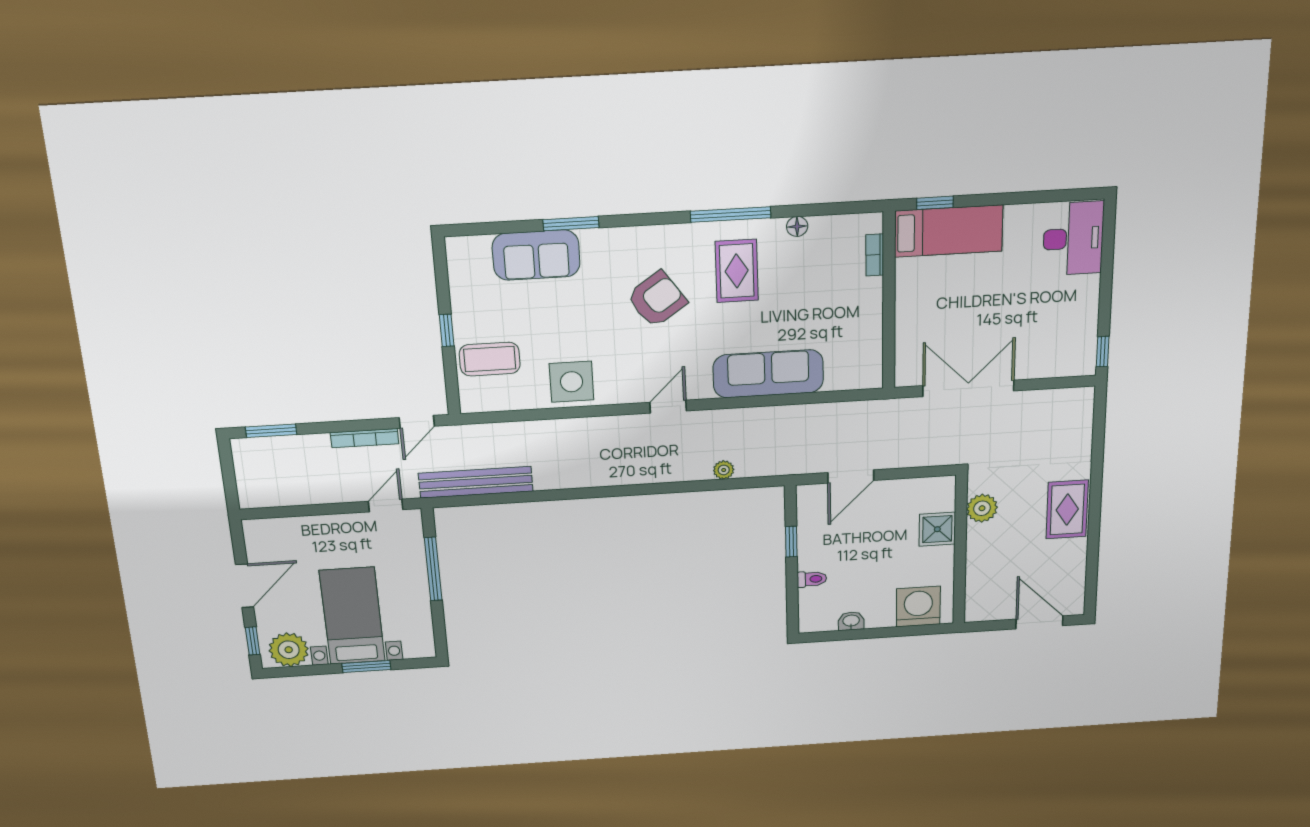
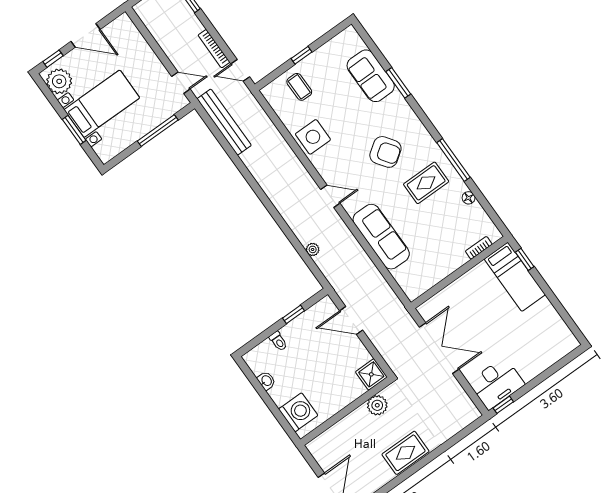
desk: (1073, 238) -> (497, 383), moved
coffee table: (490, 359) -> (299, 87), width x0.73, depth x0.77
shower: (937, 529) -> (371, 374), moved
...
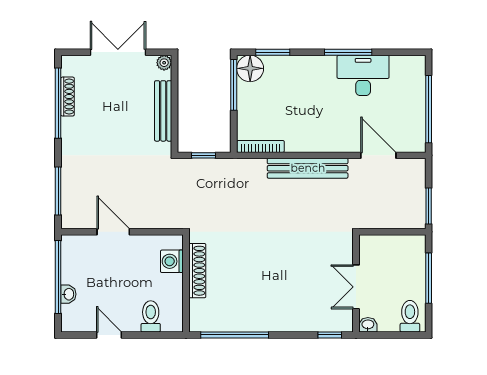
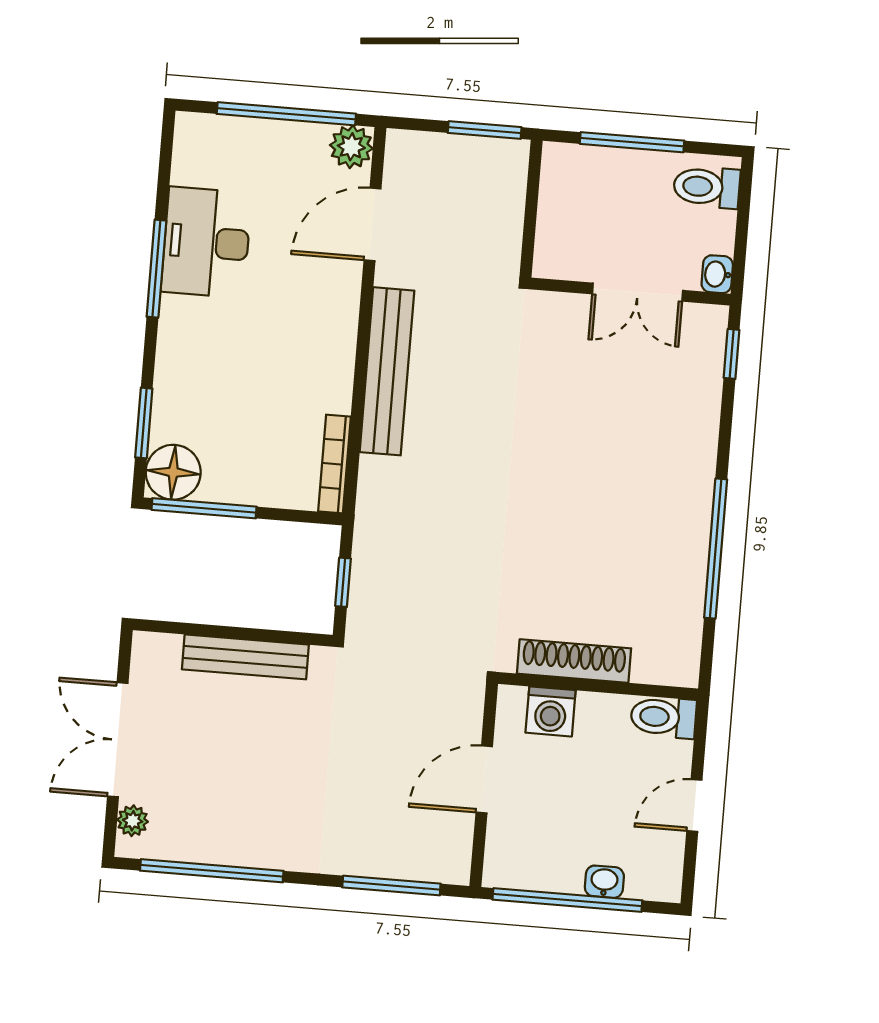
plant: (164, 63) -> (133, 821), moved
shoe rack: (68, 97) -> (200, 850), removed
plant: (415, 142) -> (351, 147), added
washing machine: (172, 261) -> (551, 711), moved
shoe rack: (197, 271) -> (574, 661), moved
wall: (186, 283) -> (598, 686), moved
==
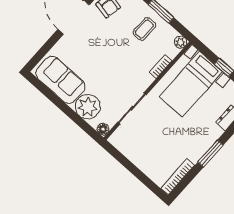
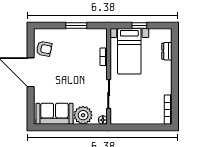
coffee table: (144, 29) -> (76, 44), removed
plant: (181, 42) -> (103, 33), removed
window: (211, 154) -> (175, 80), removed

**Activity**
Everything above from the line with "shoe rack: (197, 271) -> (574, 661), moved" to the line with "wall: (186, 283) -> (598, 686), moved", both included, must be repeated exactly, and nothing outside that range.

**Response to this exercise**
shoe rack: (197, 271) -> (574, 661), moved
wall: (186, 283) -> (598, 686), moved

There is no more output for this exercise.